WHAT IS NEEDED => The lines from the top of the material through the line with "(886, 564) = (391, 525): pink" are to be set down exactly. Leave the pictures out.

SOURCE MATERIAL =>
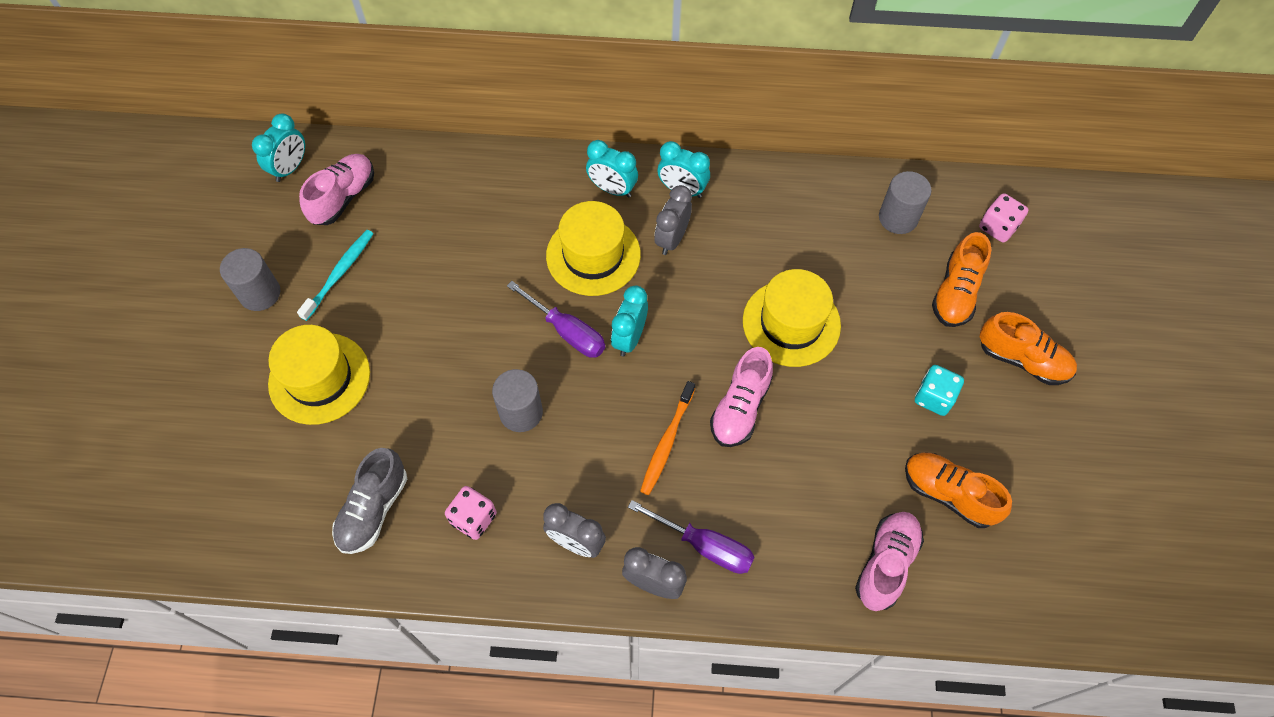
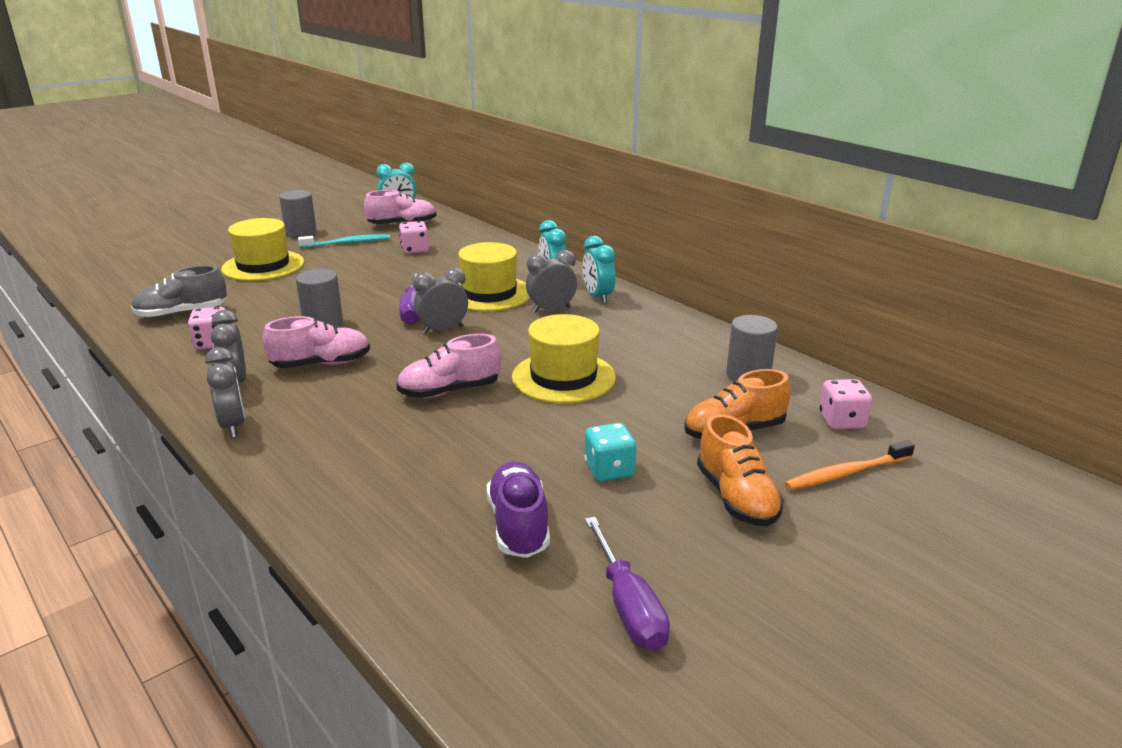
camera: 45 degrees right, 35 degrees down
(425, 235) = (415, 250): none -> pink dice
(629, 338) = (443, 330): turquoise clock -> grey clock
(666, 443) = (373, 378): orange toothbrush -> orange toothbrush (845, 473)
(705, 546) = (296, 432): purple screwdriver -> purple screwdriver (629, 607)
(886, 564) = (391, 525): pink shoe -> pink shoe (321, 364)
(948, 494) = (519, 525): orange shoe -> purple shoe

EXERCISE OUTPUT =>
camera: 45 degrees right, 35 degrees down
(425, 235) = (415, 250): none -> pink dice
(629, 338) = (443, 330): turquoise clock -> grey clock
(666, 443) = (373, 378): orange toothbrush -> orange toothbrush (845, 473)
(705, 546) = (296, 432): purple screwdriver -> purple screwdriver (629, 607)
(886, 564) = (391, 525): pink shoe -> pink shoe (321, 364)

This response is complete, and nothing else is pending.